Copy the entries below, swapping "footprint polygon" for "outline" and leaving everything else unchanged. Omit the pictures from your answer.

▶ _Data records_:

===============

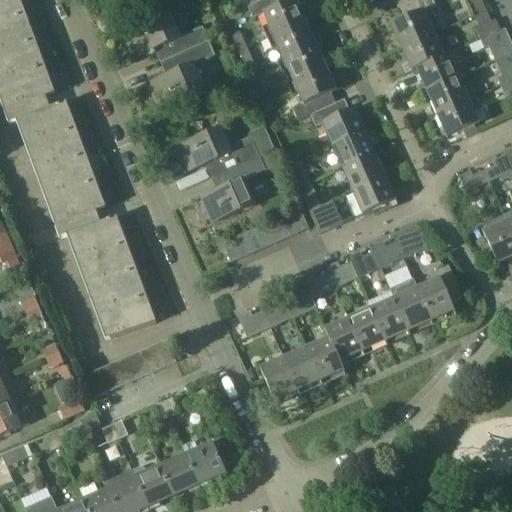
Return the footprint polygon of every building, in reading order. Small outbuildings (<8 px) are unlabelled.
[(0,0),(0,89),(9,113),(4,114),(6,120),(48,105),(46,99),(55,95),(20,0),(0,0)] [(262,29),(267,40),(305,23),(298,8),(305,5),(302,0),(293,0),(290,2),(289,0),(263,0),(247,7),(253,20),(263,15),(268,26),(262,29)] [(391,25),(402,49),(440,32),(435,21),(429,24),(424,13),(436,7),(432,0),(419,0),(404,7),(400,9),(404,19),(391,25)] [(467,0),(474,17),(486,12),(481,1),(482,0),(467,0)] [(491,23),(486,12),(474,17),(479,28),(476,30),(481,41),(501,33),(495,21),(491,23)] [(156,51),(161,64),(209,43),(203,28),(180,38),(170,15),(128,33),(139,58),(156,51)] [(278,47),(283,60),(284,60),(315,46),(316,47),(322,44),(319,36),(312,39),(305,23),(267,40),(271,50),(278,47)] [(511,45),(505,31),(501,33),(481,41),(484,49),(489,47),(496,62),(511,54),(511,45)] [(402,66),(407,75),(417,71),(416,69),(444,57),(439,45),(445,43),(440,32),(402,49),(408,64),(402,66)] [(240,35),(232,39),(237,49),(245,46),(240,35)] [(209,43),(161,64),(167,77),(151,84),(162,109),(204,91),(194,67),(216,57),(209,43)] [(322,61),(316,47),(315,46),(284,60),(283,60),(277,63),(282,74),(288,71),(293,83),(326,69),(333,66),(329,58),(322,61)] [(455,52),(444,57),(416,69),(417,71),(423,85),(417,88),(420,96),(460,79),(454,66),(460,63),(455,52)] [(511,54),(496,62),(502,77),(497,79),(501,87),(511,82),(511,54)] [(244,65),(249,75),(257,72),(252,61),(244,65)] [(332,84),(326,69),(293,83),(287,85),(292,96),(298,94),(303,105),(292,110),(298,123),(311,117),(310,116),(345,101),(345,100),(336,104),(331,94),(343,89),(339,81),(332,84)] [(430,101),(436,115),(476,98),(471,88),(465,90),(460,79),(420,96),(424,104),(430,101)] [(511,82),(501,87),(505,95),(509,93),(511,98),(511,82)] [(254,87),(259,98),(267,95),(262,84),(254,87)] [(268,98),(261,101),(265,112),(273,109),(268,98)] [(480,109),(476,98),(436,115),(447,139),(462,132),(466,139),(477,134),(474,127),(479,125),(473,112),(480,109)] [(322,125),(332,147),(365,133),(354,110),(342,115),(337,105),(345,102),(345,101),(310,116),(311,117),(316,128),(322,125)] [(57,235),(98,219),(96,213),(105,210),(67,105),(50,111),(48,105),(6,120),(8,126),(20,122),(60,227),(55,228),(57,235)] [(206,166),(211,179),(260,157),(254,143),(231,153),(221,129),(179,148),(190,173),(206,166)] [(375,156),(365,133),(332,147),(342,170),(375,156)] [(342,170),(353,193),(385,179),(375,156),(342,170)] [(260,157),(211,179),(217,192),(201,199),(212,224),(255,205),(244,181),(266,171),(260,157)] [(495,167),(484,172),(489,183),(500,178),(502,182),(511,178),(511,173),(505,157),(493,162),(495,167)] [(289,167),(299,190),(311,184),(301,161),(289,167)] [(458,178),(467,198),(480,192),(478,188),(489,183),(484,172),(472,177),(471,172),(458,178)] [(385,179),(353,193),(363,216),(395,202),(385,179)] [(299,190),(309,212),(321,207),(311,184),(299,190)] [(321,207),(309,212),(319,235),(331,230),(321,207)] [(299,209),(289,214),(298,234),(308,229),(299,209)] [(511,213),(503,217),(511,236),(511,213)] [(289,214),(278,219),(287,239),(298,234),(289,214)] [(511,258),(511,236),(503,217),(493,222),(496,228),(483,233),(486,238),(478,242),(483,253),(491,249),(498,265),(511,258)] [(98,219),(57,235),(59,241),(72,236),(110,341),(156,323),(118,219),(101,226),(98,219)] [(276,244),(287,239),(278,219),(267,223),(276,244)] [(267,223),(256,228),(265,248),(276,244),(267,223)] [(265,248),(256,228),(245,233),(254,253),(265,248)] [(427,250),(418,229),(395,239),(397,244),(404,260),(427,250)] [(243,258),(254,253),(245,233),(234,238),(243,258)] [(0,236),(0,251),(12,246),(6,234),(0,236)] [(231,263),(243,258),(234,238),(222,243),(231,263)] [(372,249),(374,254),(381,270),(404,260),(397,244),(385,249),(383,244),(372,249)] [(12,246),(0,251),(0,266),(17,259),(12,246)] [(349,259),(351,264),(358,281),(381,270),(374,254),(363,259),(361,254),(349,259)] [(340,269),(338,264),(326,269),(328,274),(335,291),(358,281),(351,264),(340,269)] [(417,291),(433,327),(457,317),(451,305),(463,300),(449,268),(436,273),(439,281),(417,291)] [(303,280),(309,293),(313,300),(335,291),(328,274),(317,279),(315,274),(303,280)] [(433,327),(417,291),(413,282),(390,293),(391,295),(410,338),(433,327)] [(284,299),(286,303),(293,320),(317,310),(313,300),(309,293),(298,298),(296,294),(284,299)] [(387,348),(410,338),(391,295),(381,300),(383,305),(371,311),(387,348)] [(22,304),(26,313),(39,307),(35,299),(22,304)] [(261,309),(263,314),(270,330),(293,320),(286,303),(275,308),(273,304),(261,309)] [(39,307),(26,313),(30,322),(42,316),(39,307)] [(364,358),(387,348),(371,311),(348,321),(364,358)] [(250,314),(238,319),(247,340),(270,330),(263,314),(252,318),(250,314)] [(341,368),(342,368),(364,358),(348,321),(325,331),(329,340),(341,368)] [(329,340),(306,350),(322,387),(346,377),(342,368),(341,368),(329,340)] [(156,347),(166,369),(176,365),(166,342),(156,347)] [(43,353),(47,362),(60,356),(56,347),(43,353)] [(146,351),(156,374),(166,369),(156,347),(146,351)] [(299,398),(322,387),(306,350),(283,361),(299,398)] [(135,356),(145,379),(156,374),(146,351),(135,356)] [(60,356),(47,362),(51,370),(64,365),(60,356)] [(123,361),(133,384),(145,379),(135,356),(123,361)] [(113,366),(123,388),(133,384),(123,361),(113,366)] [(277,407),(299,398),(283,361),(260,370),(277,407)] [(123,388),(113,366),(102,371),(112,393),(123,388)] [(91,376),(101,398),(112,393),(102,371),(91,376)] [(79,381),(89,403),(101,398),(91,376),(79,381)] [(0,381),(0,410),(11,406),(0,382),(0,381)] [(59,410),(65,422),(85,413),(80,401),(59,410)] [(174,401),(164,405),(170,419),(180,415),(174,401)] [(170,419),(164,405),(154,410),(160,423),(170,419)] [(11,406),(0,410),(0,439),(21,430),(11,406)] [(123,423),(112,428),(118,442),(129,437),(123,423)] [(112,428),(102,432),(108,446),(118,442),(112,428)] [(64,431),(54,435),(61,450),(70,445),(64,431)] [(54,435),(45,440),(51,454),(61,450),(54,435)] [(183,450),(186,457),(199,487),(225,476),(212,445),(198,452),(194,444),(183,450)] [(24,449),(3,458),(8,469),(29,460),(24,449)] [(174,499),(199,487),(186,457),(160,468),(174,499)] [(148,510),(174,499),(160,468),(148,474),(147,472),(142,470),(132,474),(148,510)] [(118,511),(143,511),(148,510),(132,474),(106,485),(109,491),(118,511)] [(118,511),(109,491),(83,502),(87,511),(118,511)] [(87,511),(83,502),(60,511),(87,511)]
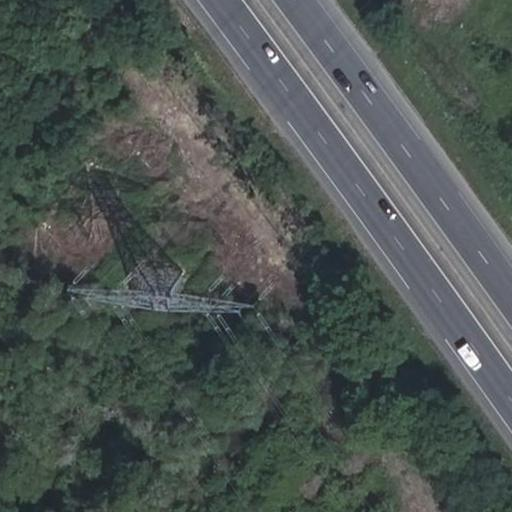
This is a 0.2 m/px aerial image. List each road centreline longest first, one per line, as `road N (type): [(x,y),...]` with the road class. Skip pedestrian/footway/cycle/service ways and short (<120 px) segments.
road 1 (motorway): [(219,0),(511,396)]
road 2 (motorway): [(511,295),(293,0)]
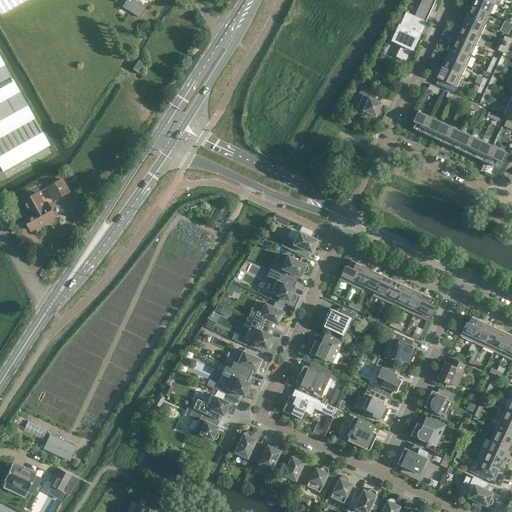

===============

▶ _In response_:
Return the outline of every building, in reading order. Small outbuildings (<8 px) are unlabelled.
[(0,0),(0,89),(9,113),(4,114),(6,120),(48,105),(46,99),(55,95),(20,0),(0,0)] [(262,29),(267,40),(305,23),(298,8),(305,5),(302,0),(293,0),(290,2),(289,0),(263,0),(247,7),(253,20),(263,15),(268,26),(262,29)] [(391,25),(402,49),(440,32),(435,21),(429,24),(424,13),(436,7),(432,0),(419,0),(404,7),(400,9),(404,19),(391,25)] [(467,0),(474,17),(486,12),(481,1),(482,0),(467,0)] [(491,23),(486,12),(474,17),(479,28),(476,30),(481,41),(501,33),(495,21),(491,23)] [(156,51),(161,64),(209,43),(203,28),(180,38),(170,15),(128,33),(139,58),(156,51)] [(278,47),(283,60),(284,60),(315,46),(316,47),(322,44),(319,36),(312,39),(305,23),(267,40),(271,50),(278,47)] [(511,45),(505,31),(501,33),(481,41),(484,49),(489,47),(496,62),(511,54),(511,45)] [(402,66),(407,75),(417,71),(416,69),(444,57),(439,45),(445,43),(440,32),(402,49),(408,64),(402,66)] [(240,35),(232,39),(237,49),(245,46),(240,35)] [(209,43),(161,64),(167,77),(151,84),(162,109),(204,91),(194,67),(216,57),(209,43)] [(322,61),(316,47),(315,46),(284,60),(283,60),(277,63),(282,74),(288,71),(293,83),(326,69),(333,66),(329,58),(322,61)] [(455,52),(444,57),(416,69),(417,71),(423,85),(417,88),(420,96),(460,79),(454,66),(460,63),(455,52)] [(511,54),(496,62),(502,77),(497,79),(501,87),(511,82),(511,54)] [(244,65),(249,75),(257,72),(252,61),(244,65)] [(332,84),(326,69),(293,83),(287,85),(292,96),(298,94),(303,105),(292,110),(298,123),(311,117),(310,116),(345,101),(345,100),(336,104),(331,94),(343,89),(339,81),(332,84)] [(430,101),(436,115),(476,98),(471,88),(465,90),(460,79),(420,96),(424,104),(430,101)] [(511,82),(501,87),(505,95),(509,93),(511,98),(511,82)] [(254,87),(259,98),(267,95),(262,84),(254,87)] [(268,98),(261,101),(265,112),(273,109),(268,98)] [(480,109),(476,98),(436,115),(447,139),(462,132),(466,139),(477,134),(474,127),(479,125),(473,112),(480,109)] [(322,125),(332,147),(365,133),(354,110),(342,115),(337,105),(345,102),(345,101),(310,116),(311,117),(316,128),(322,125)] [(57,235),(98,219),(96,213),(105,210),(67,105),(50,111),(48,105),(6,120),(8,126),(20,122),(60,227),(55,228),(57,235)] [(206,166),(211,179),(260,157),(254,143),(231,153),(221,129),(179,148),(190,173),(206,166)] [(375,156),(365,133),(332,147),(342,170),(375,156)] [(342,170),(353,193),(385,179),(375,156),(342,170)] [(260,157),(211,179),(217,192),(201,199),(212,224),(255,205),(244,181),(266,171),(260,157)] [(495,167),(484,172),(489,183),(500,178),(502,182),(511,178),(511,173),(505,157),(493,162),(495,167)] [(289,167),(299,190),(311,184),(301,161),(289,167)] [(458,178),(467,198),(480,192),(478,188),(489,183),(484,172),(472,177),(471,172),(458,178)] [(385,179),(353,193),(363,216),(395,202),(385,179)] [(299,190),(309,212),(321,207),(311,184),(299,190)] [(321,207),(309,212),(319,235),(331,230),(321,207)] [(299,209),(289,214),(298,234),(308,229),(299,209)] [(511,213),(503,217),(511,236),(511,213)] [(289,214),(278,219),(287,239),(298,234),(289,214)] [(511,258),(511,236),(503,217),(493,222),(496,228),(483,233),(486,238),(478,242),(483,253),(491,249),(498,265),(511,258)] [(98,219),(57,235),(59,241),(72,236),(110,341),(156,323),(118,219),(101,226),(98,219)] [(276,244),(287,239),(278,219),(267,223),(276,244)] [(267,223),(256,228),(265,248),(276,244),(267,223)] [(265,248),(256,228),(245,233),(254,253),(265,248)] [(427,250),(418,229),(395,239),(397,244),(404,260),(427,250)] [(243,258),(254,253),(245,233),(234,238),(243,258)] [(0,236),(0,251),(12,246),(6,234),(0,236)] [(231,263),(243,258),(234,238),(222,243),(231,263)] [(372,249),(374,254),(381,270),(404,260),(397,244),(385,249),(383,244),(372,249)] [(12,246),(0,251),(0,266),(17,259),(12,246)] [(349,259),(351,264),(358,281),(381,270),(374,254),(363,259),(361,254),(349,259)] [(340,269),(338,264),(326,269),(328,274),(335,291),(358,281),(351,264),(340,269)] [(417,291),(433,327),(457,317),(451,305),(463,300),(449,268),(436,273),(439,281),(417,291)] [(303,280),(309,293),(313,300),(335,291),(328,274),(317,279),(315,274),(303,280)] [(433,327),(417,291),(413,282),(390,293),(391,295),(410,338),(433,327)] [(284,299),(286,303),(293,320),(317,310),(313,300),(309,293),(298,298),(296,294),(284,299)] [(387,348),(410,338),(391,295),(381,300),(383,305),(371,311),(387,348)] [(22,304),(26,313),(39,307),(35,299),(22,304)] [(261,309),(263,314),(270,330),(293,320),(286,303),(275,308),(273,304),(261,309)] [(39,307),(26,313),(30,322),(42,316),(39,307)] [(364,358),(387,348),(371,311),(348,321),(364,358)] [(250,314),(238,319),(247,340),(270,330),(263,314),(252,318),(250,314)] [(341,368),(342,368),(364,358),(348,321),(325,331),(329,340),(341,368)] [(329,340),(306,350),(322,387),(346,377),(342,368),(341,368),(329,340)] [(156,347),(166,369),(176,365),(166,342),(156,347)] [(43,353),(47,362),(60,356),(56,347),(43,353)] [(146,351),(156,374),(166,369),(156,347),(146,351)] [(299,398),(322,387),(306,350),(283,361),(299,398)] [(135,356),(145,379),(156,374),(146,351),(135,356)] [(60,356),(47,362),(51,370),(64,365),(60,356)] [(123,361),(133,384),(145,379),(135,356),(123,361)] [(113,366),(123,388),(133,384),(123,361),(113,366)] [(277,407),(299,398),(283,361),(260,370),(277,407)] [(123,388),(113,366),(102,371),(112,393),(123,388)] [(91,376),(101,398),(112,393),(102,371),(91,376)] [(79,381),(89,403),(101,398),(91,376),(79,381)] [(0,381),(0,410),(11,406),(0,382),(0,381)] [(59,410),(65,422),(85,413),(80,401),(59,410)] [(174,401),(164,405),(170,419),(180,415),(174,401)] [(170,419),(164,405),(154,410),(160,423),(170,419)] [(11,406),(0,410),(0,439),(21,430),(11,406)] [(123,423),(112,428),(118,442),(129,437),(123,423)] [(112,428),(102,432),(108,446),(118,442),(112,428)] [(64,431),(54,435),(61,450),(70,445),(64,431)] [(54,435),(45,440),(51,454),(61,450),(54,435)] [(183,450),(186,457),(199,487),(225,476),(212,445),(198,452),(194,444),(183,450)] [(24,449),(3,458),(8,469),(29,460),(24,449)] [(174,499),(199,487),(186,457),(160,468),(174,499)] [(148,510),(174,499),(160,468),(148,474),(147,472),(142,470),(132,474),(148,510)] [(118,511),(143,511),(148,510),(132,474),(106,485),(109,491),(118,511)] [(118,511),(109,491),(83,502),(87,511),(118,511)] [(87,511),(83,502),(60,511),(87,511)]
This is a 0.2 m/px aerial image. List each road centreline longest first, one per line, as `road N (type): [(x,y),...]` with the road class. Skip pedestrian/footway/cycle/service ways and short (<120 px) segments.
road 1 (motorway): [(219,0),(511,396)]
road 2 (motorway): [(511,295),(293,0)]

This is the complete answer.